TASK DESCRIPTION -> Set down, please, exactly the lines below that run from the line with "purple lamp: [241,257,321,364]" to the line with "turquoise nut: [359,85,407,119]", both lines included.
**** DATA TO USE
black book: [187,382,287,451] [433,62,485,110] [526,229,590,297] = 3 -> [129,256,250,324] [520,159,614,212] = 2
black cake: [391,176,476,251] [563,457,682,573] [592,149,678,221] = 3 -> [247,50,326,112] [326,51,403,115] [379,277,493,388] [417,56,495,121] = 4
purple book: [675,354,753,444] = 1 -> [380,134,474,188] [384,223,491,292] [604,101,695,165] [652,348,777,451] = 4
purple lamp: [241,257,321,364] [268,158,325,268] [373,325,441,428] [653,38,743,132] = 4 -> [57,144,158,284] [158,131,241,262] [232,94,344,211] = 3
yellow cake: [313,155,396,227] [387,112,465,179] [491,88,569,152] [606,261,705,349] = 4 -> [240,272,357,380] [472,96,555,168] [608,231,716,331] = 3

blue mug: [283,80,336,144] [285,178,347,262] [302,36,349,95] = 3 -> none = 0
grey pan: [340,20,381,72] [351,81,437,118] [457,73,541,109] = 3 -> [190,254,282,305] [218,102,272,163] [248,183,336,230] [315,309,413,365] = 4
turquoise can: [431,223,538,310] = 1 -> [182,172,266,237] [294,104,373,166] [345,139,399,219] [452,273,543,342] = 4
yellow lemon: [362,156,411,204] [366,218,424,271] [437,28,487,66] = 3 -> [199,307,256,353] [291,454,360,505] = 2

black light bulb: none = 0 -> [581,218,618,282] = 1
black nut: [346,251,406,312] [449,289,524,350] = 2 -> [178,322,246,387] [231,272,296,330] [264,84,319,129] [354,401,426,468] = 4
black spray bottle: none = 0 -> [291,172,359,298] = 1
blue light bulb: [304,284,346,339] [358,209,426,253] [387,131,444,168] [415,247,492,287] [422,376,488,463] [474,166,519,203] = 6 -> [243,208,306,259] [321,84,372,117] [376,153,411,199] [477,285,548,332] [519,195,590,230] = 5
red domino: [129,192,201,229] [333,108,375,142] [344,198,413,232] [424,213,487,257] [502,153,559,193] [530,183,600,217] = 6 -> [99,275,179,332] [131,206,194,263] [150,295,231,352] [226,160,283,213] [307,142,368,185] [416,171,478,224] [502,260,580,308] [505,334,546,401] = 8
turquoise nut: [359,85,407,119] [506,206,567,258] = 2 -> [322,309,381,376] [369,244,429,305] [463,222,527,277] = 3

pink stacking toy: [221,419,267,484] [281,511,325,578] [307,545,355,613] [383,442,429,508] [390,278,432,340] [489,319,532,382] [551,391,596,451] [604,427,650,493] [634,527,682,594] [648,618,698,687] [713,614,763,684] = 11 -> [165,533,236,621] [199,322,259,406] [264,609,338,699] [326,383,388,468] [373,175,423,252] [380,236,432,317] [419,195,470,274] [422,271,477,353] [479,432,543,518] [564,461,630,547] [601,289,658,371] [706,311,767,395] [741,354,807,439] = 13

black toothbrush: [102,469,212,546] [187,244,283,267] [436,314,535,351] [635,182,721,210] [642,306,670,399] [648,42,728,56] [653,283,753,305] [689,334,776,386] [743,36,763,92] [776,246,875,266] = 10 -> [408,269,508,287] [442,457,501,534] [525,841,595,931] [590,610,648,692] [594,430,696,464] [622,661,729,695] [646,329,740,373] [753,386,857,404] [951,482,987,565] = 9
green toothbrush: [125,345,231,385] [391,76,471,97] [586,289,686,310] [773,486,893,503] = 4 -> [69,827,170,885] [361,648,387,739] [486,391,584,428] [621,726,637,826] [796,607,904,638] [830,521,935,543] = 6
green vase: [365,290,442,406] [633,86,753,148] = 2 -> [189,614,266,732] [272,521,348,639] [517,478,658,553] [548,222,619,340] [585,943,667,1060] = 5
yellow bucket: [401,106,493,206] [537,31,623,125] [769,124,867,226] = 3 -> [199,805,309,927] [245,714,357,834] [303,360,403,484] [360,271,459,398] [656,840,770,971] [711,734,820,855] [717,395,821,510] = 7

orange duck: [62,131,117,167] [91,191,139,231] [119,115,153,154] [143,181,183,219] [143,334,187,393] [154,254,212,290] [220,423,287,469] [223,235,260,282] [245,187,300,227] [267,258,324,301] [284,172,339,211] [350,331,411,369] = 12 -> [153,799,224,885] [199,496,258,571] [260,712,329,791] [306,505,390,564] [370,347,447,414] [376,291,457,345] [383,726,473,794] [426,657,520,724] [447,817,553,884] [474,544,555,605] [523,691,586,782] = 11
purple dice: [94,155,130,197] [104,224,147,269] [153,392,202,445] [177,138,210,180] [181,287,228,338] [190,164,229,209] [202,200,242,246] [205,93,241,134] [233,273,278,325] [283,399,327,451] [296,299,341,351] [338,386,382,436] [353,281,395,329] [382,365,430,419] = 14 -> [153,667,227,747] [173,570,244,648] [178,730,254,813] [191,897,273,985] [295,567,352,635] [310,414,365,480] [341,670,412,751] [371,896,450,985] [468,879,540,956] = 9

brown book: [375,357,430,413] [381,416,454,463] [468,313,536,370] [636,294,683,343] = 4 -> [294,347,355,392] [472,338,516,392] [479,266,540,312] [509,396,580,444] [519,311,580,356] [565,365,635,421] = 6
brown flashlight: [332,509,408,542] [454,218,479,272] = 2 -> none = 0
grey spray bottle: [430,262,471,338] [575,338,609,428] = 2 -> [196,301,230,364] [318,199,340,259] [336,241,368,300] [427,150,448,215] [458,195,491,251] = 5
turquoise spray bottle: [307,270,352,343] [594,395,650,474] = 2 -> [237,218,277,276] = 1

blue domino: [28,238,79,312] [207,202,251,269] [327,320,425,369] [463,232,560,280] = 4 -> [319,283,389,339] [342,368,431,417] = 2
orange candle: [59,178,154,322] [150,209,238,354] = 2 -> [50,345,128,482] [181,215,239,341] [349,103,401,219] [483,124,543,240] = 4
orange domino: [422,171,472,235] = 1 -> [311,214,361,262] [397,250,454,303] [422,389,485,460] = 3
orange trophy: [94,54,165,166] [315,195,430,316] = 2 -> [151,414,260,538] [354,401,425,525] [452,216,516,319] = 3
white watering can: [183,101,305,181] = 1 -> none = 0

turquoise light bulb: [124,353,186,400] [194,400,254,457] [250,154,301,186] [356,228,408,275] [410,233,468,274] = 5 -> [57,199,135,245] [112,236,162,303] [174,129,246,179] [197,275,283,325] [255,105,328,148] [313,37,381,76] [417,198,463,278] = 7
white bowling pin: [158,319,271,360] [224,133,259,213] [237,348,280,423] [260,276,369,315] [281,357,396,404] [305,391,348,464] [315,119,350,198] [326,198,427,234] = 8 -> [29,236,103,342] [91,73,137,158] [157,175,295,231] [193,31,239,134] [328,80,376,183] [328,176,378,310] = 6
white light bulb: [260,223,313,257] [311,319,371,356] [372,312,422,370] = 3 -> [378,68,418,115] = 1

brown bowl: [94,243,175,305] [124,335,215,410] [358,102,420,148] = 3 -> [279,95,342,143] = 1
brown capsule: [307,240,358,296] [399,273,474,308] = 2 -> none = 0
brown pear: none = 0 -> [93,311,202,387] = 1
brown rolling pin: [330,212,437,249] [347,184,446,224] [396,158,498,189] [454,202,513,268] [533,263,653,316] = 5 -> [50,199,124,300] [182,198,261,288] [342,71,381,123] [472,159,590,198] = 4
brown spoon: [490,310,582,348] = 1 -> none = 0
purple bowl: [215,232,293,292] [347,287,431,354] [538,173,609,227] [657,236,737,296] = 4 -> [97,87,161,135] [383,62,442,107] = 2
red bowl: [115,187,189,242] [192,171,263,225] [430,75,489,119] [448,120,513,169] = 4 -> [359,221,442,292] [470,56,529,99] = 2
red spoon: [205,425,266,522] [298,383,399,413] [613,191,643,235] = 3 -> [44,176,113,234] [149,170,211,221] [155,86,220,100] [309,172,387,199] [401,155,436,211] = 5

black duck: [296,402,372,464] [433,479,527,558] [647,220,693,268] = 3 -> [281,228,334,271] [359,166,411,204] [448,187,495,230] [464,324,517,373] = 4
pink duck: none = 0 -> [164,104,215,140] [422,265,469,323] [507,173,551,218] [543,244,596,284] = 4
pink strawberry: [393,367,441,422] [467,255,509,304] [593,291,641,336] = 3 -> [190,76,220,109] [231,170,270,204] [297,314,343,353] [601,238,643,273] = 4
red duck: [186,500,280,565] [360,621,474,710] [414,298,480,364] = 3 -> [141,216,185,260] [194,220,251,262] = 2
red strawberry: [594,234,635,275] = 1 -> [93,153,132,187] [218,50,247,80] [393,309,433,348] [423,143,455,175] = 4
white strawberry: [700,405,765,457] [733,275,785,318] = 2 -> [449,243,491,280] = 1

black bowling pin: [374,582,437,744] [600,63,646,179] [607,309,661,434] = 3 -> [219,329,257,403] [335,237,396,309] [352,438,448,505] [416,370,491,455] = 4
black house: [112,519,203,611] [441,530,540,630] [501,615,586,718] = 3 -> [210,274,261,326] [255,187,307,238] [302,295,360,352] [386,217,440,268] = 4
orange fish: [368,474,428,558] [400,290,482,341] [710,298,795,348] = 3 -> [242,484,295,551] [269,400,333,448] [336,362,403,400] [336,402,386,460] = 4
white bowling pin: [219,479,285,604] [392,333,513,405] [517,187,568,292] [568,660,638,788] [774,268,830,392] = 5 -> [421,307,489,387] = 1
********
RESULT OF THIS EXERCISE ->
purple lamp: [241,257,321,364] [268,158,325,268] [373,325,441,428] [653,38,743,132] = 4 -> [57,144,158,284] [158,131,241,262] [232,94,344,211] = 3
yellow cake: [313,155,396,227] [387,112,465,179] [491,88,569,152] [606,261,705,349] = 4 -> [240,272,357,380] [472,96,555,168] [608,231,716,331] = 3

blue mug: [283,80,336,144] [285,178,347,262] [302,36,349,95] = 3 -> none = 0
grey pan: [340,20,381,72] [351,81,437,118] [457,73,541,109] = 3 -> [190,254,282,305] [218,102,272,163] [248,183,336,230] [315,309,413,365] = 4
turquoise can: [431,223,538,310] = 1 -> [182,172,266,237] [294,104,373,166] [345,139,399,219] [452,273,543,342] = 4
yellow lemon: [362,156,411,204] [366,218,424,271] [437,28,487,66] = 3 -> [199,307,256,353] [291,454,360,505] = 2

black light bulb: none = 0 -> [581,218,618,282] = 1
black nut: [346,251,406,312] [449,289,524,350] = 2 -> [178,322,246,387] [231,272,296,330] [264,84,319,129] [354,401,426,468] = 4
black spray bottle: none = 0 -> [291,172,359,298] = 1
blue light bulb: [304,284,346,339] [358,209,426,253] [387,131,444,168] [415,247,492,287] [422,376,488,463] [474,166,519,203] = 6 -> [243,208,306,259] [321,84,372,117] [376,153,411,199] [477,285,548,332] [519,195,590,230] = 5
red domino: [129,192,201,229] [333,108,375,142] [344,198,413,232] [424,213,487,257] [502,153,559,193] [530,183,600,217] = 6 -> [99,275,179,332] [131,206,194,263] [150,295,231,352] [226,160,283,213] [307,142,368,185] [416,171,478,224] [502,260,580,308] [505,334,546,401] = 8
turquoise nut: [359,85,407,119] [506,206,567,258] = 2 -> [322,309,381,376] [369,244,429,305] [463,222,527,277] = 3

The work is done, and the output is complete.